> _REQUIRED ACTION_: Copying rule for the data below: take the line containing "(610, 205) = (750, 278): white" and every line after it to the end, exactly, and drop all pictures.

> _RECORDS TO PROCESS_:
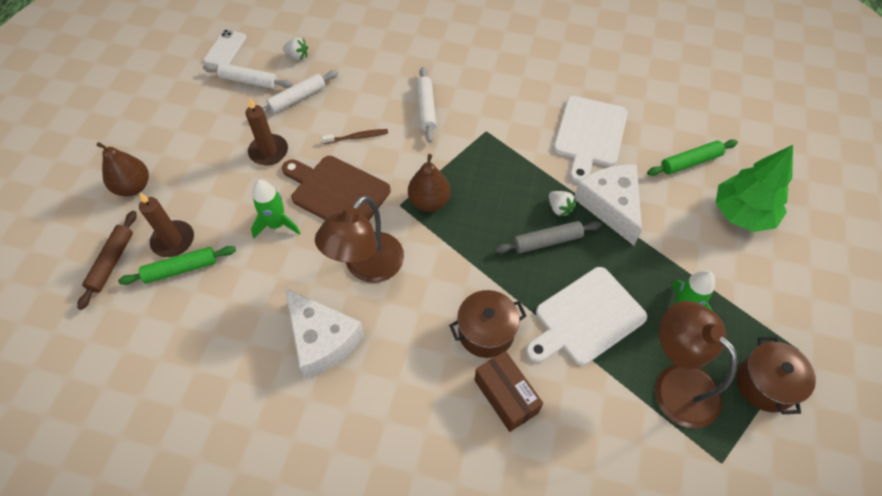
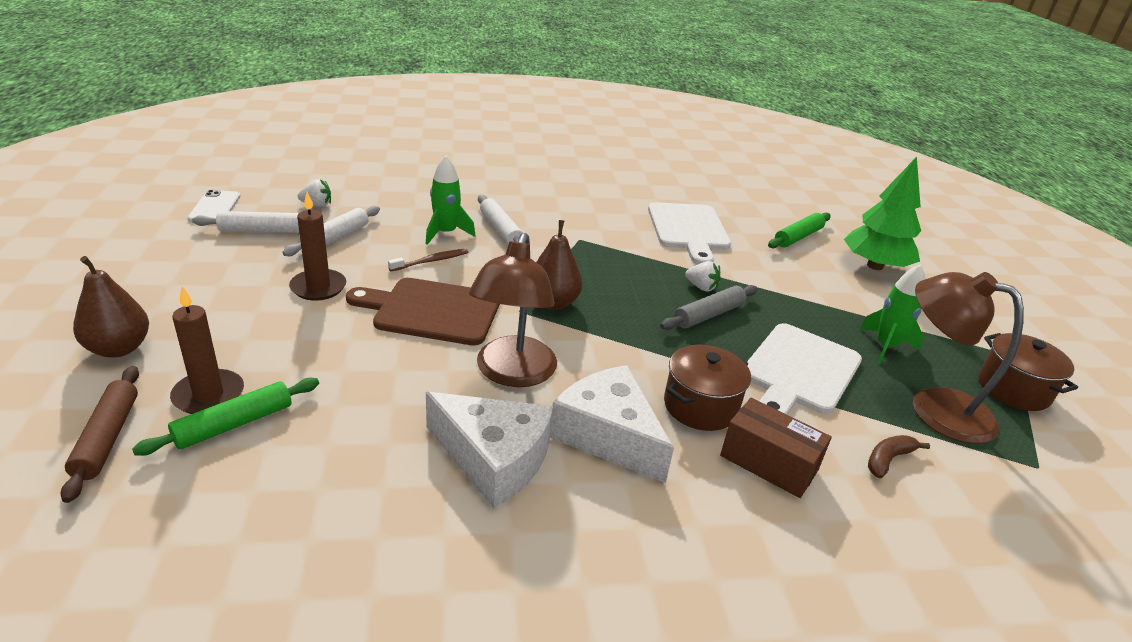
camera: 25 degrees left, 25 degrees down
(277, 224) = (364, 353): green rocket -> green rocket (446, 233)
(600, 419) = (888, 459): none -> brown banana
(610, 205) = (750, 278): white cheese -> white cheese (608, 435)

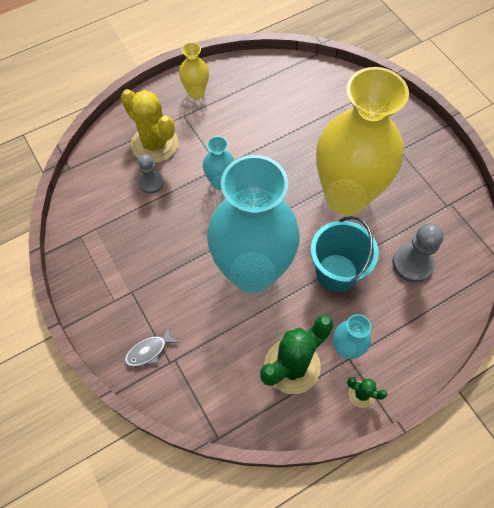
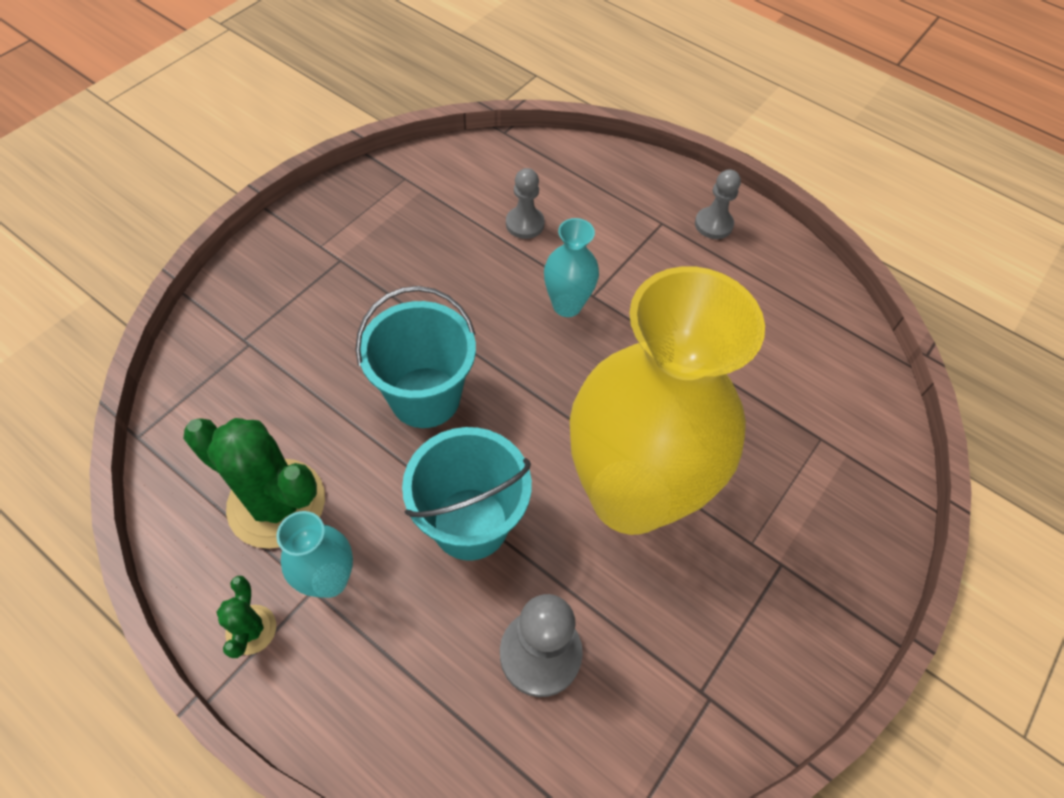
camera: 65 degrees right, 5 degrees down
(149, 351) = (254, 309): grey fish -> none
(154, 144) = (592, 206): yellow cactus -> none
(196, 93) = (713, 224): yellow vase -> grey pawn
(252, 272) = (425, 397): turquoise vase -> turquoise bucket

> _WRITTEN ANSWER_:
(610, 205) = (750, 278): white cheese -> white cheese (608, 435)

camera: 65 degrees right, 5 degrees down
(149, 351) = (254, 309): grey fish -> none
(154, 144) = (592, 206): yellow cactus -> none
(196, 93) = (713, 224): yellow vase -> grey pawn
(252, 272) = (425, 397): turquoise vase -> turquoise bucket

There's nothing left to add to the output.